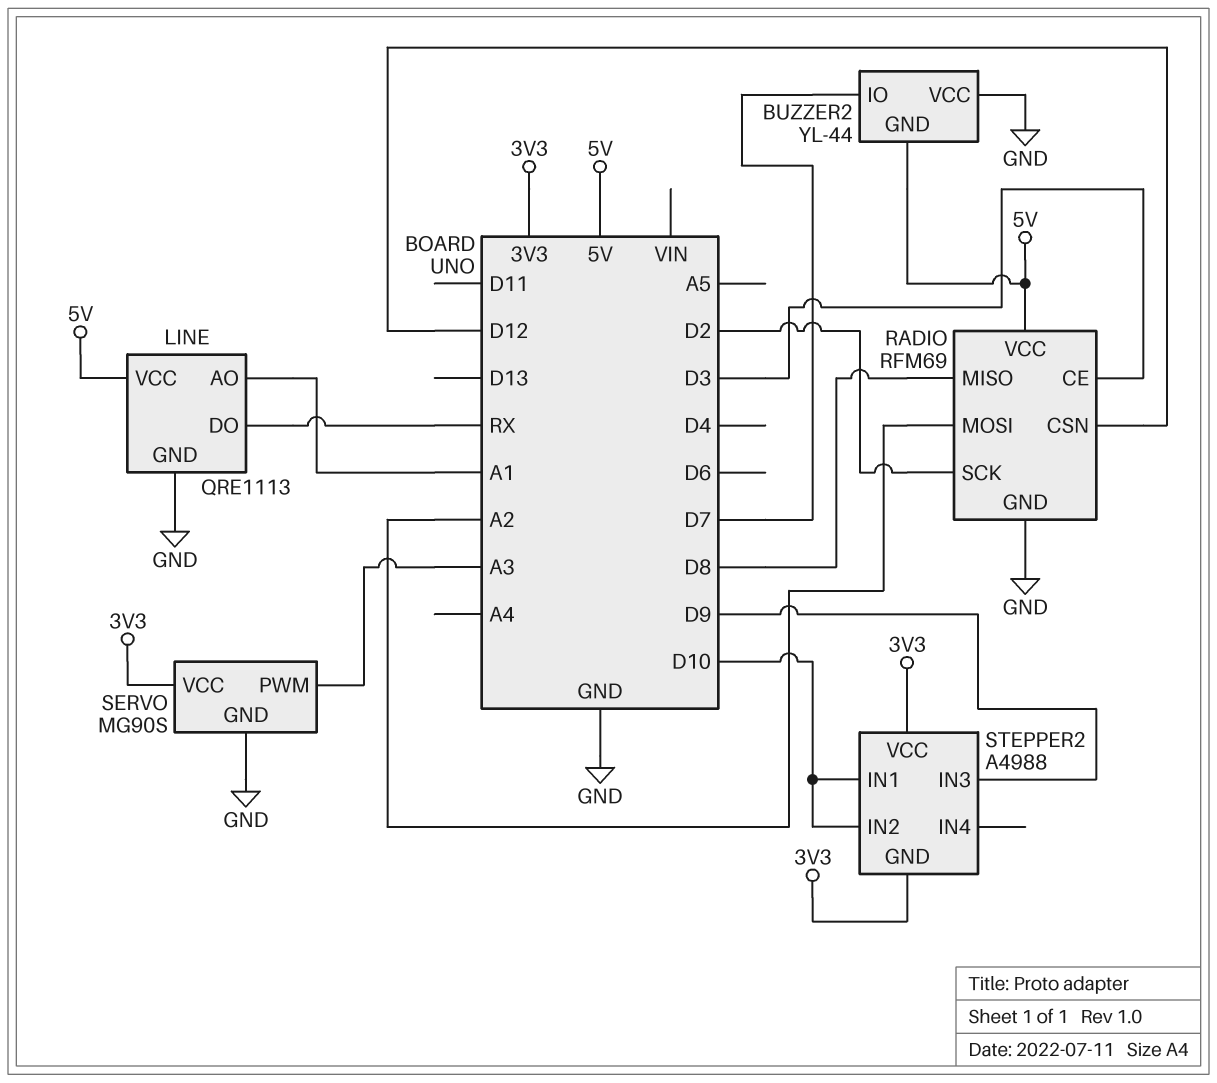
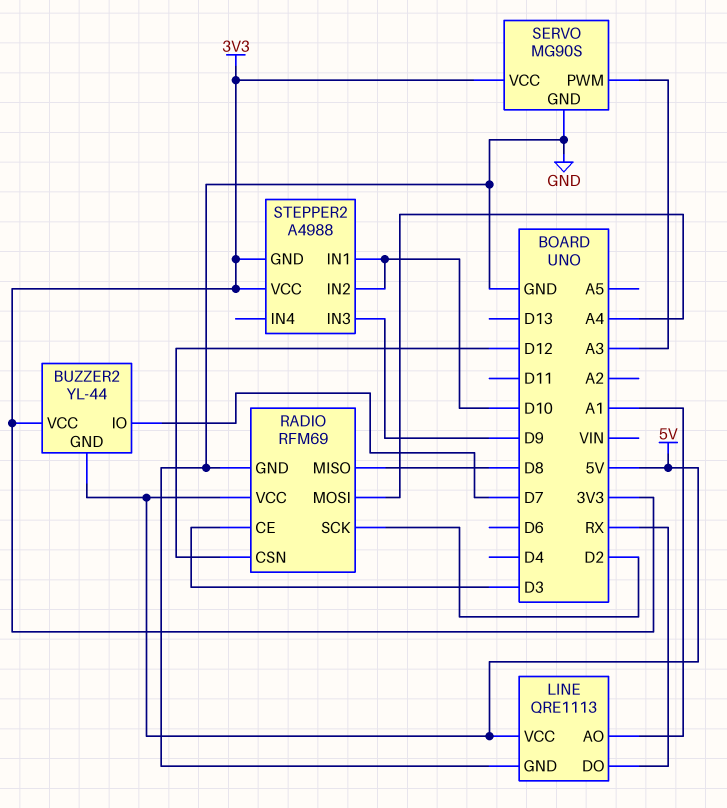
BUZZER2 pin VCC: GND -> 3V3
RADIO pin MOSI: A2 -> A4

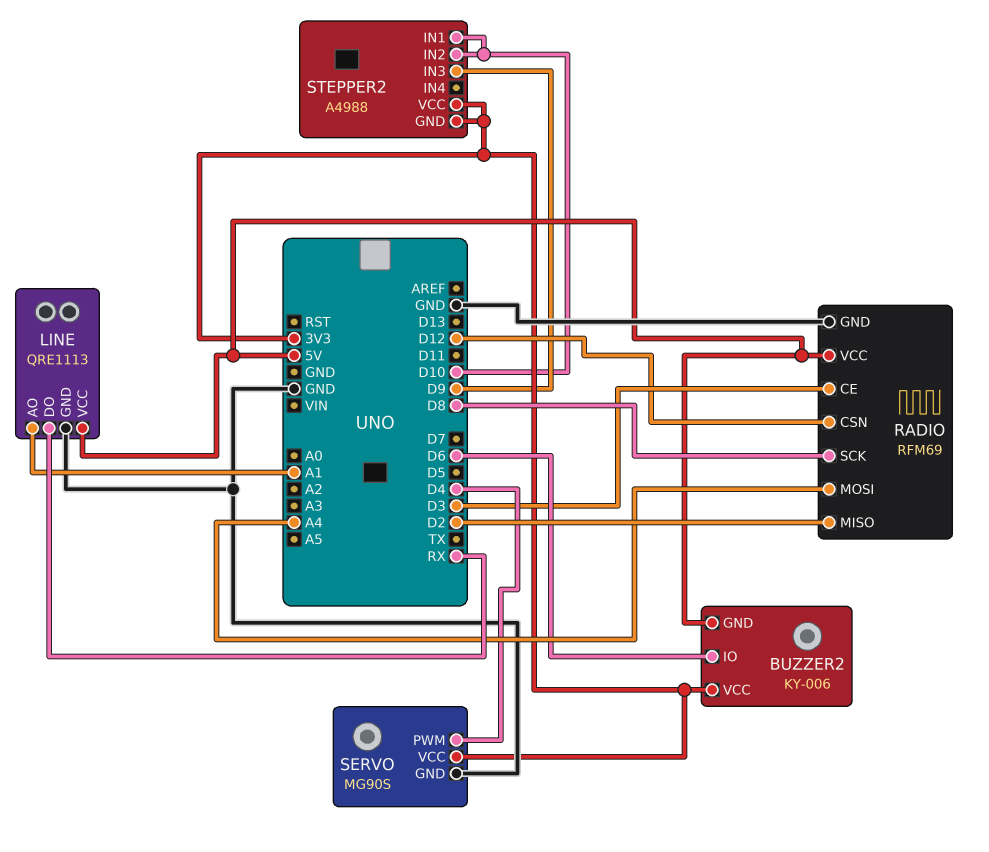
BUZZER2: YL-44 -> KY-006
BUZZER2 pin IO: D7 -> D6
RADIO pin MISO: D8 -> D2
RADIO pin SCK: D2 -> D8
SERVO pin PWM: A3 -> D4

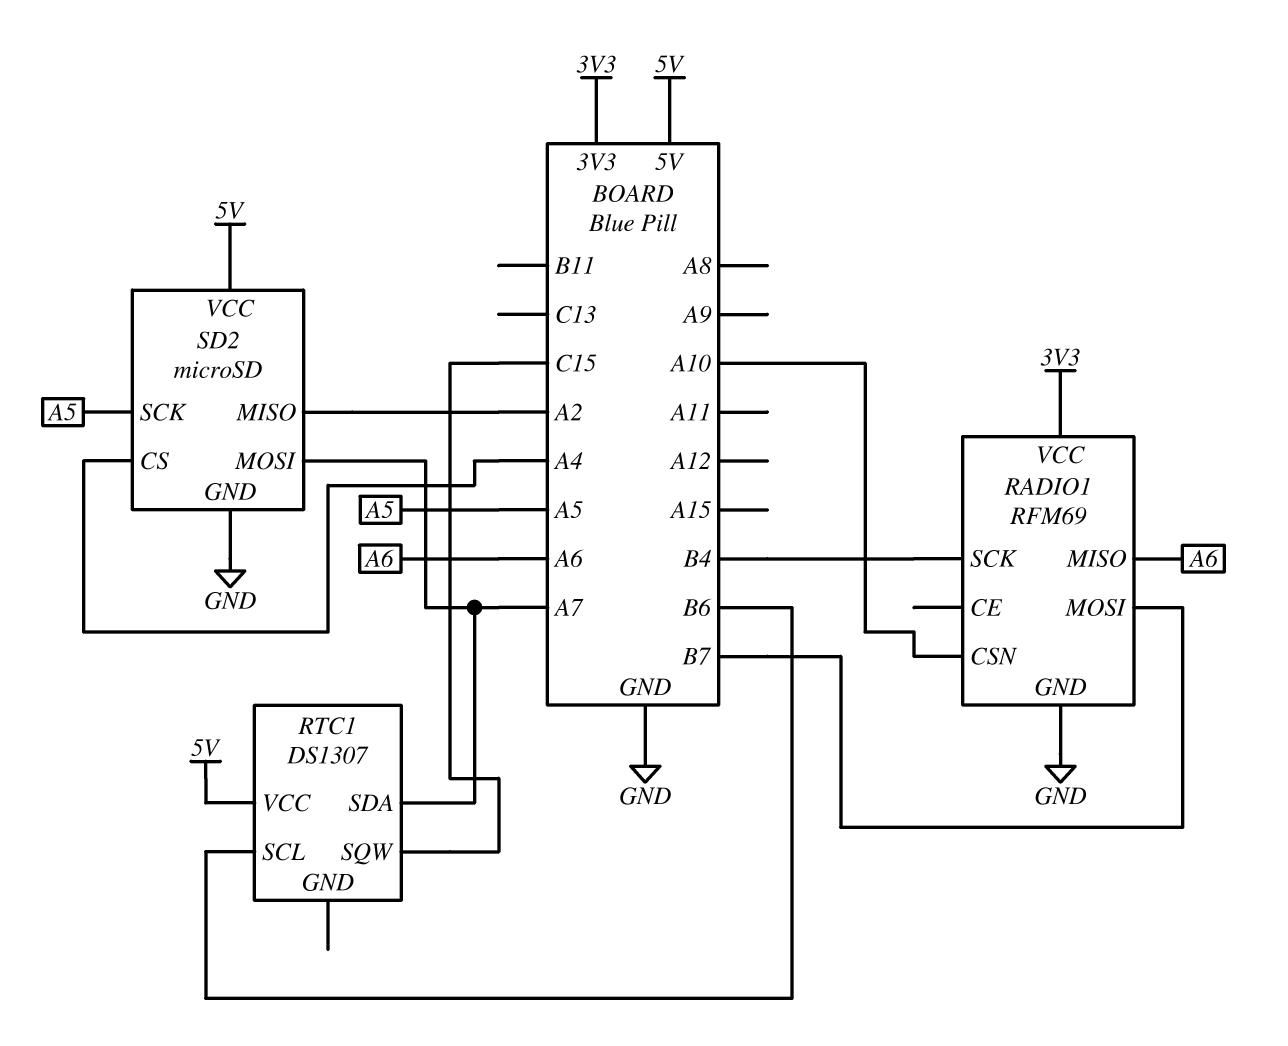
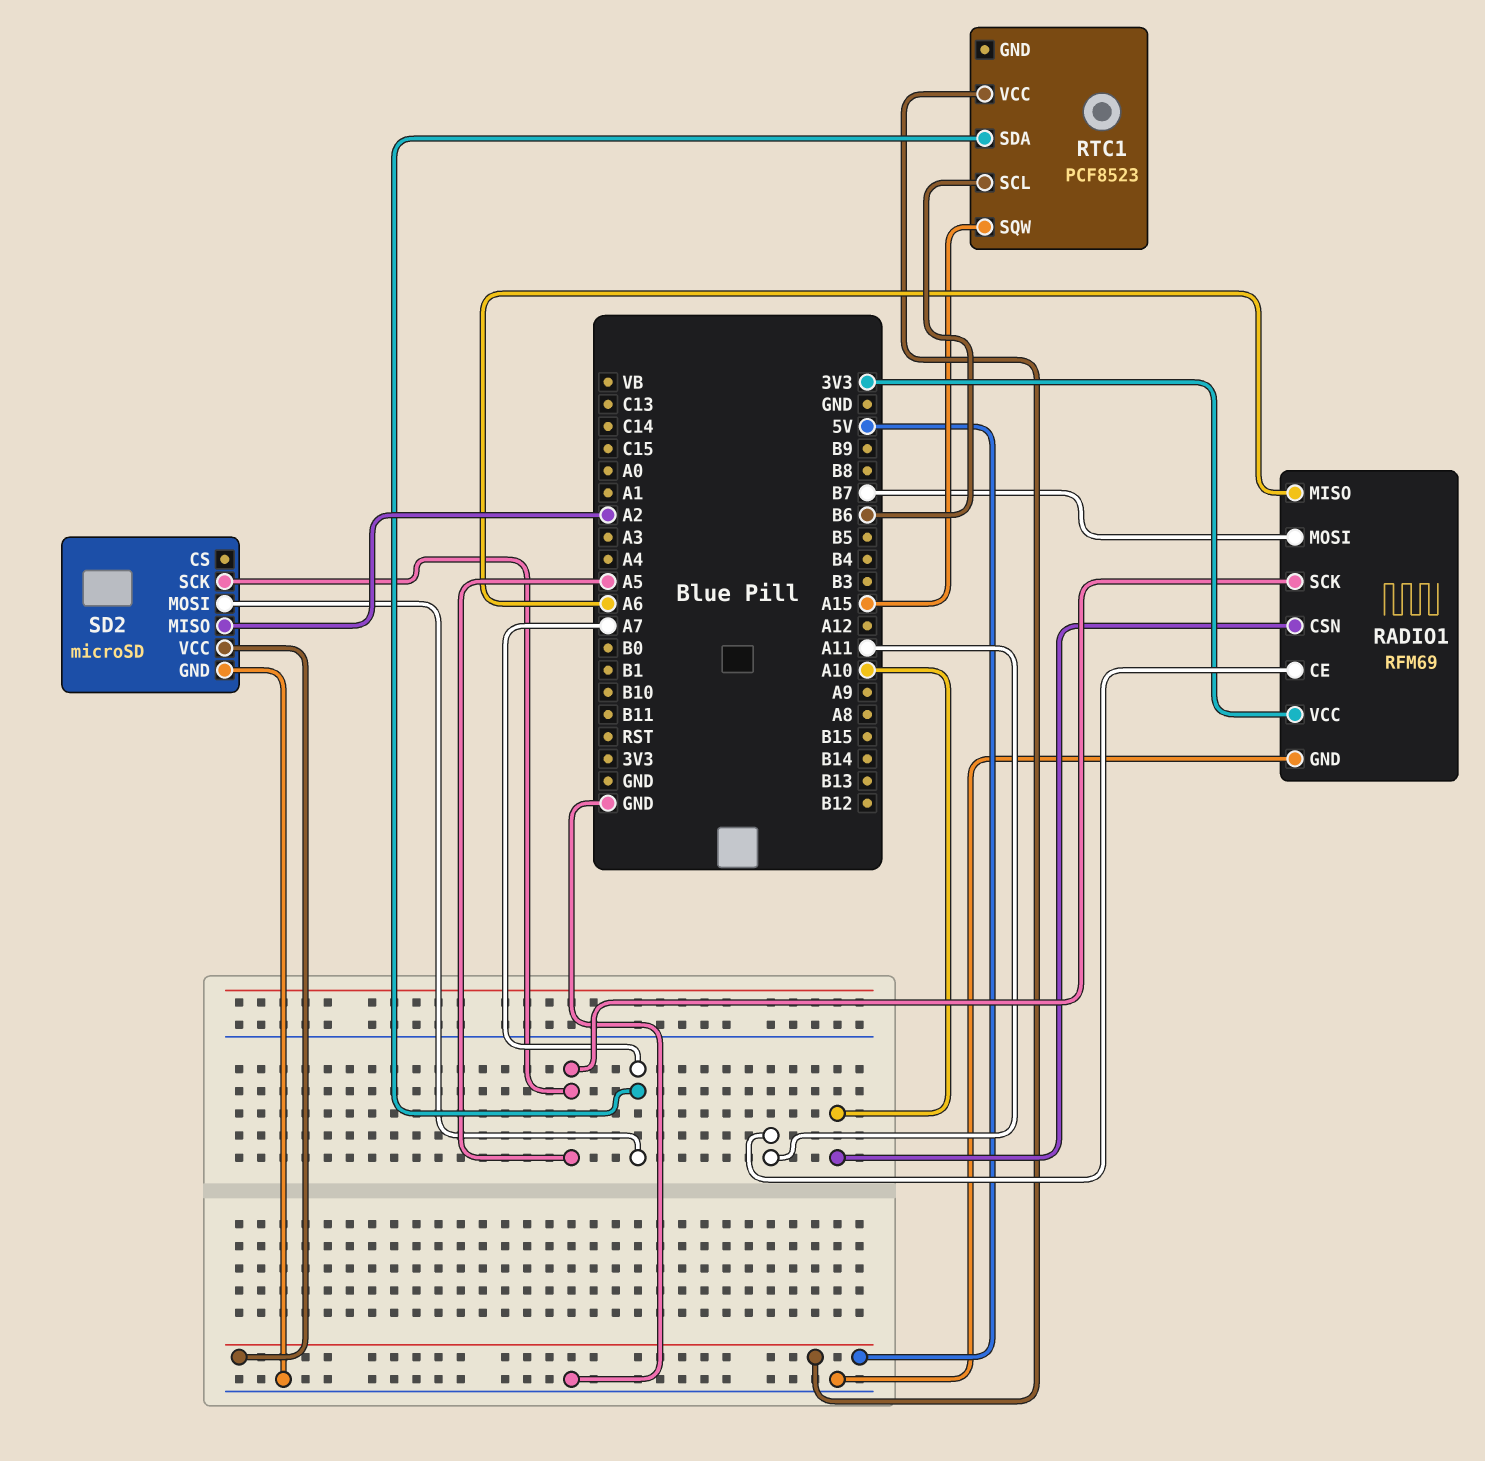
RADIO1 pin CE: none -> A11
RADIO1 pin SCK: B4 -> A5
RTC1: DS1307 -> PCF8523
RTC1 pin SQW: C15 -> A15
SD2 pin CS: A4 -> none

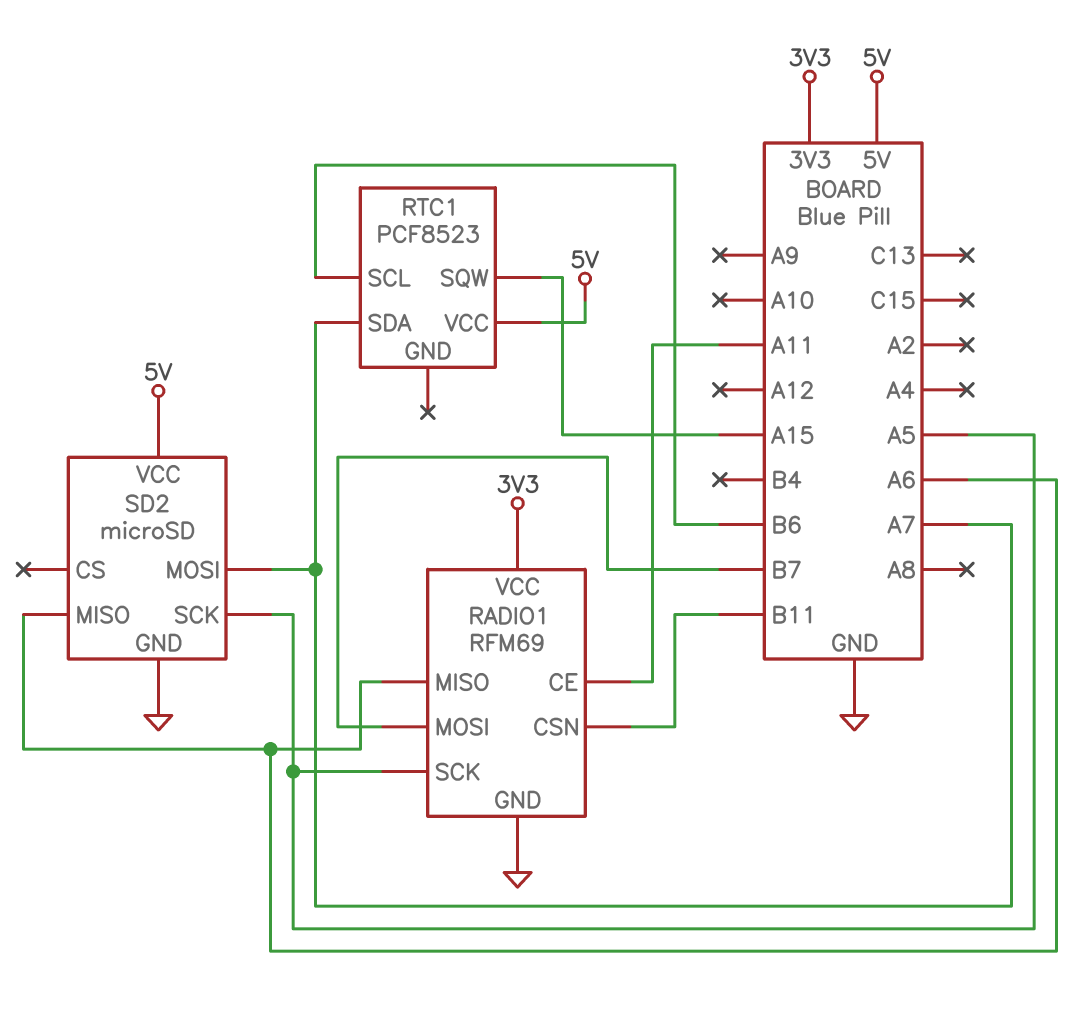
RADIO1 pin CSN: A10 -> B11
SD2 pin MISO: A2 -> A6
┄┄┄┄┄┄┄┄┄┄
**Required action**
Without including any pictures, set down word for word every line from the one containing "BUZZER2: YL-44 -> KY-006" through the last line of the material.

**Exercise output**
BUZZER2: YL-44 -> KY-006
BUZZER2 pin IO: D7 -> D6
RADIO pin MISO: D8 -> D2
RADIO pin SCK: D2 -> D8
SERVO pin PWM: A3 -> D4

RADIO1 pin CE: none -> A11
RADIO1 pin SCK: B4 -> A5
RTC1: DS1307 -> PCF8523
RTC1 pin SQW: C15 -> A15
SD2 pin CS: A4 -> none

RADIO1 pin CSN: A10 -> B11
SD2 pin MISO: A2 -> A6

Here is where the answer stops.